▶ _What is being asked_
Reproduce verbatim the lines of the items from the line containing "Who is lower" through the last line of the items, both ends included.

▶ _Material provided_
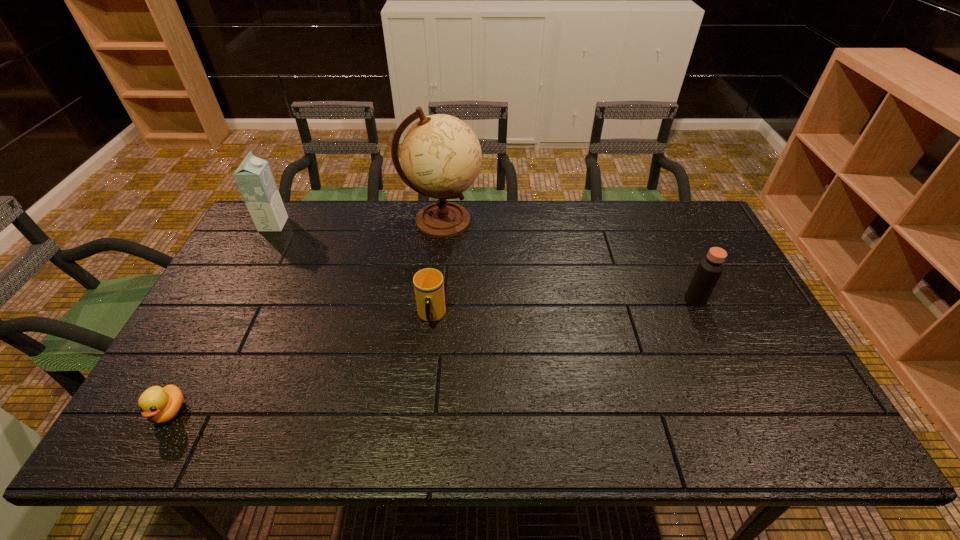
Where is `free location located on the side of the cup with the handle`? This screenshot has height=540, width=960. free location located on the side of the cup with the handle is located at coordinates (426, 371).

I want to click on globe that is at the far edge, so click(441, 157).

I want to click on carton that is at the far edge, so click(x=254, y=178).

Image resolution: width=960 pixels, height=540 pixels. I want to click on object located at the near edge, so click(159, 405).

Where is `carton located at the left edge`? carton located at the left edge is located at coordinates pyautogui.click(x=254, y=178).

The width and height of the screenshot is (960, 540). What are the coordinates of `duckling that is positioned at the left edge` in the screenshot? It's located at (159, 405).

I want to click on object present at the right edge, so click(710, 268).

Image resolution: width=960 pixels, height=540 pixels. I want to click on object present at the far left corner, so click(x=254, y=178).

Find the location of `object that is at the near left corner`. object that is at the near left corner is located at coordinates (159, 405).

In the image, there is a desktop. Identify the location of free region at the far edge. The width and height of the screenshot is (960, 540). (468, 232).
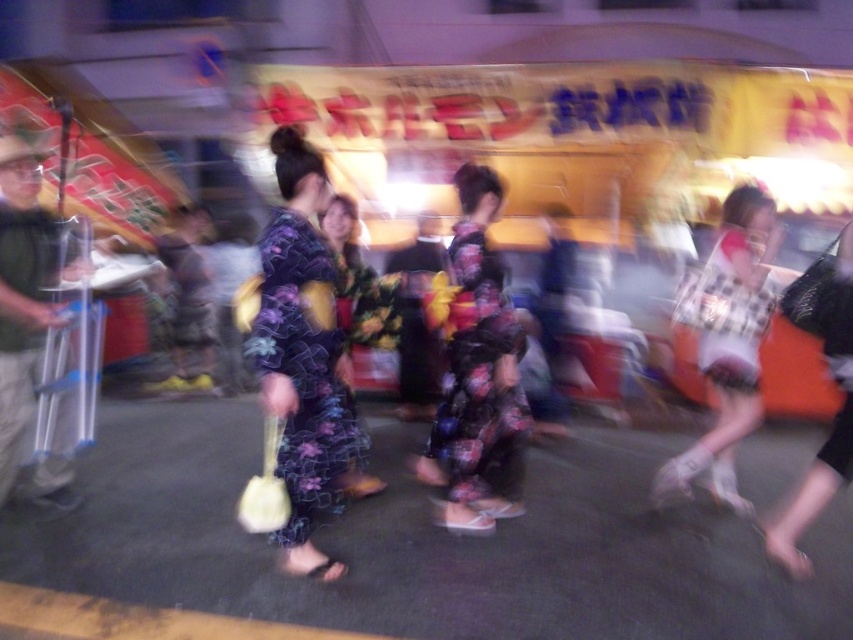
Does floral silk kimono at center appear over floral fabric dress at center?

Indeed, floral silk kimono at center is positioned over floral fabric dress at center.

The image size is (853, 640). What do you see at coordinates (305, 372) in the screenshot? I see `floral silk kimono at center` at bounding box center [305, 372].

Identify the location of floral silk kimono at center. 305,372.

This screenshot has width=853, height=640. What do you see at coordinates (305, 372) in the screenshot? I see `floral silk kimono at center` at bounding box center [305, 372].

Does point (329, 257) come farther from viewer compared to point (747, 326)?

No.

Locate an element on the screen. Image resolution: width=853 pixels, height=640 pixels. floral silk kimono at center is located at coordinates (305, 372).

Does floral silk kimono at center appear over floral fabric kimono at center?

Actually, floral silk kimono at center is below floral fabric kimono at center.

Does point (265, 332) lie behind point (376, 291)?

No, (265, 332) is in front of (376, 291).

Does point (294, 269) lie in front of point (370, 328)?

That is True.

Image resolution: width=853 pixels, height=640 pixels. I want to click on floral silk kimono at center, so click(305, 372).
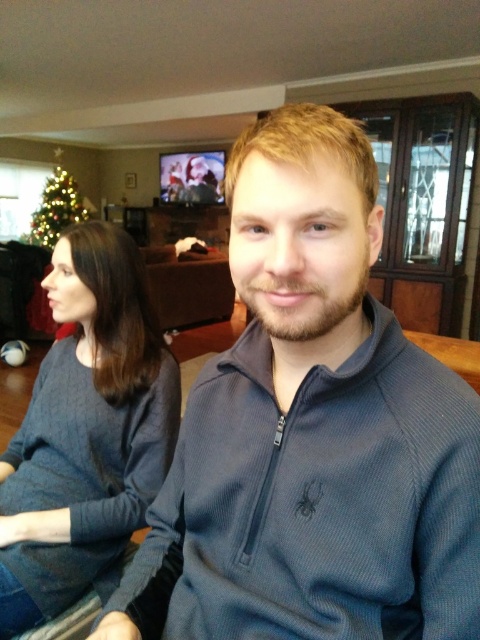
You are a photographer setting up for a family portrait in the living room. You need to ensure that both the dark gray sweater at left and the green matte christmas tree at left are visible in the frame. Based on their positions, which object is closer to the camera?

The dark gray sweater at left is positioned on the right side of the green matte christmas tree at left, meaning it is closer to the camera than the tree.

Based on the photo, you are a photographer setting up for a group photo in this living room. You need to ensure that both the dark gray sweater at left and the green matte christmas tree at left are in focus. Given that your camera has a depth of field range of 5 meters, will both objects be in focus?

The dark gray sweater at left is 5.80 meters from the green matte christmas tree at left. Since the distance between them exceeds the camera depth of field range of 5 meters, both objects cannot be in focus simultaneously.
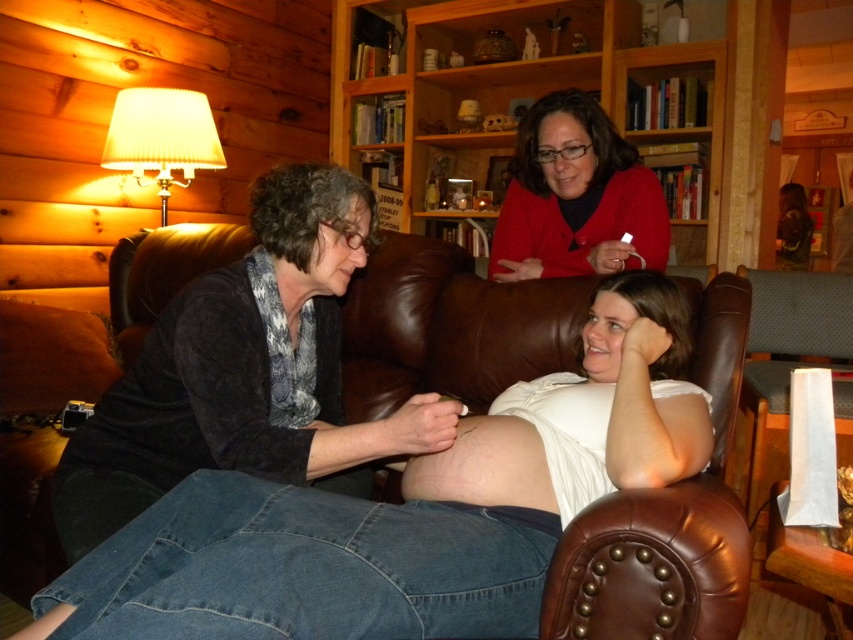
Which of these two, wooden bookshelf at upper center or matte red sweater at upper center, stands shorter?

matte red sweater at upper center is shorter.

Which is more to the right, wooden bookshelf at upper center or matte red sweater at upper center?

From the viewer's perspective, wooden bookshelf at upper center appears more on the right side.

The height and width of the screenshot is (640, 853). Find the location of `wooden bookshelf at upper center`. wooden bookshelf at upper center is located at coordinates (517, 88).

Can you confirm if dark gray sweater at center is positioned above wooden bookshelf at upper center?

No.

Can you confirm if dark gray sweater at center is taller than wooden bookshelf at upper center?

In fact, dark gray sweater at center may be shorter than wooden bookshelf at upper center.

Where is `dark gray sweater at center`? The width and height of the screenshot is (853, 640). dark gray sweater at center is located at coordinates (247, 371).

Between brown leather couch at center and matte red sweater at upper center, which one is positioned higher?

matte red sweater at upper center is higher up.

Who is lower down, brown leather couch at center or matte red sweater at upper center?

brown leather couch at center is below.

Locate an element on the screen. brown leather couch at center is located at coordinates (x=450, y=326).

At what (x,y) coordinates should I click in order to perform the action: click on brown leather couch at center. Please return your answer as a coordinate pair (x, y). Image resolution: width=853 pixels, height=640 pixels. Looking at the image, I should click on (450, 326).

▶ _Exercise answer_
Who is lower down, brown leather couch at center or matte red sweater at upper center?

brown leather couch at center is below.

Locate an element on the screen. brown leather couch at center is located at coordinates (x=450, y=326).

At what (x,y) coordinates should I click in order to perform the action: click on brown leather couch at center. Please return your answer as a coordinate pair (x, y). Image resolution: width=853 pixels, height=640 pixels. Looking at the image, I should click on (450, 326).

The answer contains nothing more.